**AIM OF THE TASK:**
Pick out each line below containing "padlock".

**EXERCISE DATA:**
+ + + + + + +
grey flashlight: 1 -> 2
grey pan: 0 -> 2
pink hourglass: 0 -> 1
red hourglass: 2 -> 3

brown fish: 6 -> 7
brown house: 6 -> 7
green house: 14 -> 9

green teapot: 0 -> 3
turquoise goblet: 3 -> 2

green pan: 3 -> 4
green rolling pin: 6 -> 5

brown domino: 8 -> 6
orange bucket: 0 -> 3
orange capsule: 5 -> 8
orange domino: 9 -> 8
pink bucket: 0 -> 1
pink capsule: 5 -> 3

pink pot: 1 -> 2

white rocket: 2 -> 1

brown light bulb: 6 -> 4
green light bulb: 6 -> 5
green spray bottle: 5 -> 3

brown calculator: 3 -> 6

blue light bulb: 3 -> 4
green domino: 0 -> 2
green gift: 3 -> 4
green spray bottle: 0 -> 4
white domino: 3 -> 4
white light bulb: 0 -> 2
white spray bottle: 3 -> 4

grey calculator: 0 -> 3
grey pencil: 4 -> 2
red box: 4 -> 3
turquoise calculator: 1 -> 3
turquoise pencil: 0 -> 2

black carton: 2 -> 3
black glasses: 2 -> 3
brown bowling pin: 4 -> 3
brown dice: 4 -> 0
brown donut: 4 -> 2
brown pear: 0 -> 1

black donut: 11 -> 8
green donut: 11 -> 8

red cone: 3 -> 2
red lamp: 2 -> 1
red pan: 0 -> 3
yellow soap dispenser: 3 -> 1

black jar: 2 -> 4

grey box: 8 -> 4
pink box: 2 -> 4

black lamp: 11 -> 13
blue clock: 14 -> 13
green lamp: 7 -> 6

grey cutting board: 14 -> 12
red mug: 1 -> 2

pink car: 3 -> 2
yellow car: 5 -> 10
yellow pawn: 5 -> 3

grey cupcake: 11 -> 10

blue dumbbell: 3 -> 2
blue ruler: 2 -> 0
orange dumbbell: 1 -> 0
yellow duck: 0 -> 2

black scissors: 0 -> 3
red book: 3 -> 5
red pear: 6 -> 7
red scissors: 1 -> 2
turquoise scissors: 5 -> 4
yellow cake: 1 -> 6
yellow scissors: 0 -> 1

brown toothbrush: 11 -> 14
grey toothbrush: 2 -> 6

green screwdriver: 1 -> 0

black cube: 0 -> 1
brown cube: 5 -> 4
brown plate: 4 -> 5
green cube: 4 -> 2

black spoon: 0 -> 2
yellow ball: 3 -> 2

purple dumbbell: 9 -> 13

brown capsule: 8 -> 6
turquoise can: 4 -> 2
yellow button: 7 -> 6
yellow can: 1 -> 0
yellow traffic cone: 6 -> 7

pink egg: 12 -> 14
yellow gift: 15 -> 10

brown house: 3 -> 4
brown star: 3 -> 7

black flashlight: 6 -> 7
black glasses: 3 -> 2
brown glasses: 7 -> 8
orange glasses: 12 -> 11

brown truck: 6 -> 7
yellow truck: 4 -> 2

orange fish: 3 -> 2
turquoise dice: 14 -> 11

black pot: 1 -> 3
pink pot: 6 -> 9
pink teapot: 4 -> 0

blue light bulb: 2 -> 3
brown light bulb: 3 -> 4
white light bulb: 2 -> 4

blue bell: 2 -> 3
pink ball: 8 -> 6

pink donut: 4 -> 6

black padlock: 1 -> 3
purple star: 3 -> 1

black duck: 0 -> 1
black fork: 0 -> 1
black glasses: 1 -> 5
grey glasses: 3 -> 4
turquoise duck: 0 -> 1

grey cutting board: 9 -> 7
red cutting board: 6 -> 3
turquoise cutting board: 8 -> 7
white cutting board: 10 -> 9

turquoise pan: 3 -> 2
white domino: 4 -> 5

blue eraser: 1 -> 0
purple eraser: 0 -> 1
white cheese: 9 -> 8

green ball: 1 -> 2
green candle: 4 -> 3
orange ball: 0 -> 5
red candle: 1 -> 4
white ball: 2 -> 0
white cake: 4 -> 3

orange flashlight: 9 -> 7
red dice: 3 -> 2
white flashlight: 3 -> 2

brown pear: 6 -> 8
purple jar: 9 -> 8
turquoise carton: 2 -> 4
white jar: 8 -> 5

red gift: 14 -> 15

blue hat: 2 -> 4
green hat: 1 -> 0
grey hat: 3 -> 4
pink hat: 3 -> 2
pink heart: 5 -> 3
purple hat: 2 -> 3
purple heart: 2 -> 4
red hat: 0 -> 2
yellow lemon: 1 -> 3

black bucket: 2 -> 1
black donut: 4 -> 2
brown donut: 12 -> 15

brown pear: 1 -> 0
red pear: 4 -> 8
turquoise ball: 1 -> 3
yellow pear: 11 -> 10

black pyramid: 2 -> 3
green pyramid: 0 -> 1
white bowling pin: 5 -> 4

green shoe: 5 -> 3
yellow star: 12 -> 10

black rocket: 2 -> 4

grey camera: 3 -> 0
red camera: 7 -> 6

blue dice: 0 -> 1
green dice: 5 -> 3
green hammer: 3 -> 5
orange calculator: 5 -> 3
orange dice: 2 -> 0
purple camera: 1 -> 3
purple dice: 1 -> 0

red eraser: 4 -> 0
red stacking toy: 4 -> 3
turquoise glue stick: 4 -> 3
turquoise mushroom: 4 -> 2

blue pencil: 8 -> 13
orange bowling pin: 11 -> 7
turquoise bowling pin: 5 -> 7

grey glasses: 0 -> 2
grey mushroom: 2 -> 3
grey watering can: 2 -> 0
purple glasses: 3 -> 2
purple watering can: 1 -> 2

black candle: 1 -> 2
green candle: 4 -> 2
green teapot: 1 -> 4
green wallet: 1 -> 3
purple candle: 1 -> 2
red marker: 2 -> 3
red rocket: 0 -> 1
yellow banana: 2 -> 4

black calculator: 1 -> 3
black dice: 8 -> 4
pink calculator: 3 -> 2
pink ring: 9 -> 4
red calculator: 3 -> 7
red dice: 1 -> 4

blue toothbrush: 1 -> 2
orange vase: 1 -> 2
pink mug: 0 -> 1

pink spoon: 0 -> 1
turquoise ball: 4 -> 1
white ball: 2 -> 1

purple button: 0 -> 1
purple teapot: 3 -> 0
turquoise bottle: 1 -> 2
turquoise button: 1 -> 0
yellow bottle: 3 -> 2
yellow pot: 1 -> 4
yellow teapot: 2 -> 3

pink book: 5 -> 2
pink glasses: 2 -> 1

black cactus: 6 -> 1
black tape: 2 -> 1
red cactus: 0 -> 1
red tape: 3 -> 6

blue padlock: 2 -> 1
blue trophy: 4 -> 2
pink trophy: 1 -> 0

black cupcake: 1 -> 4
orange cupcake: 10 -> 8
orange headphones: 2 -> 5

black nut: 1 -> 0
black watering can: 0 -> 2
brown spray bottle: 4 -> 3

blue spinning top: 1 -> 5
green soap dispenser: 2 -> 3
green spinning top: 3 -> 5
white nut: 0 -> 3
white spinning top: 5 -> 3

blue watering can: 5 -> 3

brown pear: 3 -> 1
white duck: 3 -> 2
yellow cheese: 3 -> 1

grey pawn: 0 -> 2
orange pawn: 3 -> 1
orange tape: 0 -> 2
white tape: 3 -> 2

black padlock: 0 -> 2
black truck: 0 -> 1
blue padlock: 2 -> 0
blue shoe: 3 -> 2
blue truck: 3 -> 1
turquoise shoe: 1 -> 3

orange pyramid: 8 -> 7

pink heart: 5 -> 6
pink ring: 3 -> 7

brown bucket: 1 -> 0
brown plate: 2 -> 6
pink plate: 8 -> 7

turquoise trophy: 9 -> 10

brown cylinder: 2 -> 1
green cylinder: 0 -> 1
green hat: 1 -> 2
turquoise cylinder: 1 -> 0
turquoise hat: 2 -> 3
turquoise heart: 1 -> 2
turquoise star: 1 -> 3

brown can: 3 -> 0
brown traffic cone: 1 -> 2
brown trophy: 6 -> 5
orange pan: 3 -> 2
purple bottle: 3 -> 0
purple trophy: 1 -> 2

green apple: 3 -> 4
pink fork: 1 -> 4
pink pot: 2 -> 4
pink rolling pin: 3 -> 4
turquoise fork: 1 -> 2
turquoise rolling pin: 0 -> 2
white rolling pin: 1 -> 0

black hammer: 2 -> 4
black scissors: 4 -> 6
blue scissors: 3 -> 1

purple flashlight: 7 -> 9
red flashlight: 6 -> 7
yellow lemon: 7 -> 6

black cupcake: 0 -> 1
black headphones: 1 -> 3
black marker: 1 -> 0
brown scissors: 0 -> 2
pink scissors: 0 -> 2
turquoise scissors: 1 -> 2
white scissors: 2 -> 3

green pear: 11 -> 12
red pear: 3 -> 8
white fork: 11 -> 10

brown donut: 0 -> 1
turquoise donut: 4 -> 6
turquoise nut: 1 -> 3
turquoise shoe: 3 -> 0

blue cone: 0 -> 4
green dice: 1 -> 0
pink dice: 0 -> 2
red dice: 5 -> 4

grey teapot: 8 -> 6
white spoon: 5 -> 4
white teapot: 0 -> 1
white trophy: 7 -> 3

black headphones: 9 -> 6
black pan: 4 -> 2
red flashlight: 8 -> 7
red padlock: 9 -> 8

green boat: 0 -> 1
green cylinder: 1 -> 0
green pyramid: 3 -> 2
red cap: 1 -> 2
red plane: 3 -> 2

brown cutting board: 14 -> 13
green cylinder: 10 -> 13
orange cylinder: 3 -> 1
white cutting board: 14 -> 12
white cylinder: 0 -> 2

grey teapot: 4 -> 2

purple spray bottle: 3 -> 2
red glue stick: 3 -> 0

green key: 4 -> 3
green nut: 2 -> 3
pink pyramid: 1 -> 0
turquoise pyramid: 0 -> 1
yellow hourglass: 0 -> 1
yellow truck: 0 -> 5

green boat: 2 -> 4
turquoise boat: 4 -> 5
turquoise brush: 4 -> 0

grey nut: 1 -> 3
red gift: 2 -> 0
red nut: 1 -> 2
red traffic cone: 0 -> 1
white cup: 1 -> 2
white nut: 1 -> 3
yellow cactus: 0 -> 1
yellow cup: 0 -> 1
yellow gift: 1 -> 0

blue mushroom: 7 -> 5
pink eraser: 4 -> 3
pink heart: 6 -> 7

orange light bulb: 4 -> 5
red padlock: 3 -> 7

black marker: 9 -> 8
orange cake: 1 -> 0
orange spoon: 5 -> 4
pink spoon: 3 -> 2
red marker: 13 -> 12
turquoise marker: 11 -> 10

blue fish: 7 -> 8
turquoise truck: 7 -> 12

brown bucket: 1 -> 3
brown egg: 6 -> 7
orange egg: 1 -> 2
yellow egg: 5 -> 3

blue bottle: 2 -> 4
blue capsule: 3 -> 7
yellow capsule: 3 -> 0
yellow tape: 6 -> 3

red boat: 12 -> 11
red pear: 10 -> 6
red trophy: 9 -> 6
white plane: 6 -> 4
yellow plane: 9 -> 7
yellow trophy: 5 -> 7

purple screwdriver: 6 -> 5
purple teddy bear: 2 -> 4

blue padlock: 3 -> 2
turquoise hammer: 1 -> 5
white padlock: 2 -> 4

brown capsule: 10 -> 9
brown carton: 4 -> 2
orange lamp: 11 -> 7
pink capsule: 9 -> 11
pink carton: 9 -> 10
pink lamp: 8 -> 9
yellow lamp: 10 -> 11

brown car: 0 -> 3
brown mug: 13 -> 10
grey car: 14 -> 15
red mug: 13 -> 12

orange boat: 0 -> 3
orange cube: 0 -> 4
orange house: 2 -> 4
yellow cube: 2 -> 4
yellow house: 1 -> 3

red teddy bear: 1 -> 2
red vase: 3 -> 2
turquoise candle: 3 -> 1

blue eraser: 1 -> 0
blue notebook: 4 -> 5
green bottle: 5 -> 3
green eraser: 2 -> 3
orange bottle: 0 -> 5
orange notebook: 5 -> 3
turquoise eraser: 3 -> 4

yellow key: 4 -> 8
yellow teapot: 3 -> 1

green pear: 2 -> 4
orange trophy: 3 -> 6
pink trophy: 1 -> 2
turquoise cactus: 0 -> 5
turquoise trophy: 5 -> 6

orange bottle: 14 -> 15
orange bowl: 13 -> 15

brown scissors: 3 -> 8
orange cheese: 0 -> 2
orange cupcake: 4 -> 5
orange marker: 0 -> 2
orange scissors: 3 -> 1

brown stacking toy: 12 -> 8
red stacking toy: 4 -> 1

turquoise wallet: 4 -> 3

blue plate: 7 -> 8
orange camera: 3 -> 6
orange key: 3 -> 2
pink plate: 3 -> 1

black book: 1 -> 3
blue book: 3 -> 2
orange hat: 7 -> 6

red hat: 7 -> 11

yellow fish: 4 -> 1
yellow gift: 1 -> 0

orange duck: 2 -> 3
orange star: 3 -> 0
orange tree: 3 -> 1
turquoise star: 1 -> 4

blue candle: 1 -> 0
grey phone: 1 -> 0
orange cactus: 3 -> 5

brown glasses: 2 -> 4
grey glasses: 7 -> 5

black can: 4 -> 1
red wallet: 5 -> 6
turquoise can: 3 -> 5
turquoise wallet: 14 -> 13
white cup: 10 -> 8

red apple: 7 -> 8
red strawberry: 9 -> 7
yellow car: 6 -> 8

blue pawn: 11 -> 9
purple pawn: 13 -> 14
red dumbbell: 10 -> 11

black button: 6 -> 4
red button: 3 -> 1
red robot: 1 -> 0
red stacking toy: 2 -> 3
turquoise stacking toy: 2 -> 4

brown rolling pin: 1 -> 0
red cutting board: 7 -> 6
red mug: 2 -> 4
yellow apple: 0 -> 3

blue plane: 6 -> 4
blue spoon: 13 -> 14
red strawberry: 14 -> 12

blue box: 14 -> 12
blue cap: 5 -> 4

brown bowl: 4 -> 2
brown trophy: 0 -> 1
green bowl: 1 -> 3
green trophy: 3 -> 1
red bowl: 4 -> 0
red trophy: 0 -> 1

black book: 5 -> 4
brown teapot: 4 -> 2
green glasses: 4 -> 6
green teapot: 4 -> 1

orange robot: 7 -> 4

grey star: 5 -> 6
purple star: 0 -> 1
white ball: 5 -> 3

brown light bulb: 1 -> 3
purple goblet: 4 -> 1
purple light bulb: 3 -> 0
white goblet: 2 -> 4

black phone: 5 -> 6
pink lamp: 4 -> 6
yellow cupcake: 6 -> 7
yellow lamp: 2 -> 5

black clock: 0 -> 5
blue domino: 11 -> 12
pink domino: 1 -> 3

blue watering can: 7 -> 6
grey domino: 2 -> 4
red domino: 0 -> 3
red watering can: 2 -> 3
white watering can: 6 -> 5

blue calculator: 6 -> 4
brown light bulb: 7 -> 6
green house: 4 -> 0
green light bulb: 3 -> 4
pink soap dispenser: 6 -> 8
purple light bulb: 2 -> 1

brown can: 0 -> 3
+ + + + + + +
**YOUR SOLUTION:**
black padlock: 1 -> 3
blue padlock: 2 -> 1
black padlock: 0 -> 2
blue padlock: 2 -> 0
red padlock: 9 -> 8
red padlock: 3 -> 7
blue padlock: 3 -> 2
white padlock: 2 -> 4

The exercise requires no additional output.